### Work order
Everything from the line containing "D3: LED (A +15V, K" through the last line of the material below is to be copied exactly, ends included.

### Dataset excerpts
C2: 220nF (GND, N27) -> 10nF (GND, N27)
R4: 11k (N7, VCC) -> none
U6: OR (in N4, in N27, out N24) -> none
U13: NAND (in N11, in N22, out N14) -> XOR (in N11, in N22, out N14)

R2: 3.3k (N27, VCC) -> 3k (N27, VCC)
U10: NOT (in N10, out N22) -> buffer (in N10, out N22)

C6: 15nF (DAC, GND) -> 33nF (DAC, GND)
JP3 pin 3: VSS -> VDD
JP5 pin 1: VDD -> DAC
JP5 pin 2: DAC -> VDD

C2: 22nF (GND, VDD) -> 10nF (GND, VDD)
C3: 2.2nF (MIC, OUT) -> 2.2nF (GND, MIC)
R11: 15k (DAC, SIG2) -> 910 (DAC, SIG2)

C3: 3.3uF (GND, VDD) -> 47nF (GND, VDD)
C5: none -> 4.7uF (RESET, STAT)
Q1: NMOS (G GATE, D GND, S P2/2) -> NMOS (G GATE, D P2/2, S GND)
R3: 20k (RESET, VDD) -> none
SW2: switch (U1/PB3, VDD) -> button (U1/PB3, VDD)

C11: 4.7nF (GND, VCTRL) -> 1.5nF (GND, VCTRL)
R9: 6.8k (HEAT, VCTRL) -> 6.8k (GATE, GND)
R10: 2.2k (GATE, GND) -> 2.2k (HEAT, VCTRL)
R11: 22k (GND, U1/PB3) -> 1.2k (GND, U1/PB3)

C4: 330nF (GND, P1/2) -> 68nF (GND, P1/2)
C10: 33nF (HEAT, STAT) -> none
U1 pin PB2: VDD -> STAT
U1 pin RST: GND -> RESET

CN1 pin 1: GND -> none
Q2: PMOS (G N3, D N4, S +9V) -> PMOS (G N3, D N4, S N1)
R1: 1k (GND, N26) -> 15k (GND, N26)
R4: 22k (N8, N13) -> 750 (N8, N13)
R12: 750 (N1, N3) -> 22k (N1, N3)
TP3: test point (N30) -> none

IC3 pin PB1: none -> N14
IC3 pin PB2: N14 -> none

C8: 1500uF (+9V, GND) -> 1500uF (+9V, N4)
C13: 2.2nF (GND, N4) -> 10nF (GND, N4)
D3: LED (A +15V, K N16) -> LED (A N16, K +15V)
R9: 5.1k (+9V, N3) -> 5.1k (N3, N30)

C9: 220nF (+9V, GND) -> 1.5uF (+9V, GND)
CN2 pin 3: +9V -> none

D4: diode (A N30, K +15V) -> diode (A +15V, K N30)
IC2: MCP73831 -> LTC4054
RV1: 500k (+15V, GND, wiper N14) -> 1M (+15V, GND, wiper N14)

### Written reply
D3: LED (A +15V, K N16) -> LED (A N16, K +15V)
R9: 5.1k (+9V, N3) -> 5.1k (N3, N30)

C9: 220nF (+9V, GND) -> 1.5uF (+9V, GND)
CN2 pin 3: +9V -> none

D4: diode (A N30, K +15V) -> diode (A +15V, K N30)
IC2: MCP73831 -> LTC4054
RV1: 500k (+15V, GND, wiper N14) -> 1M (+15V, GND, wiper N14)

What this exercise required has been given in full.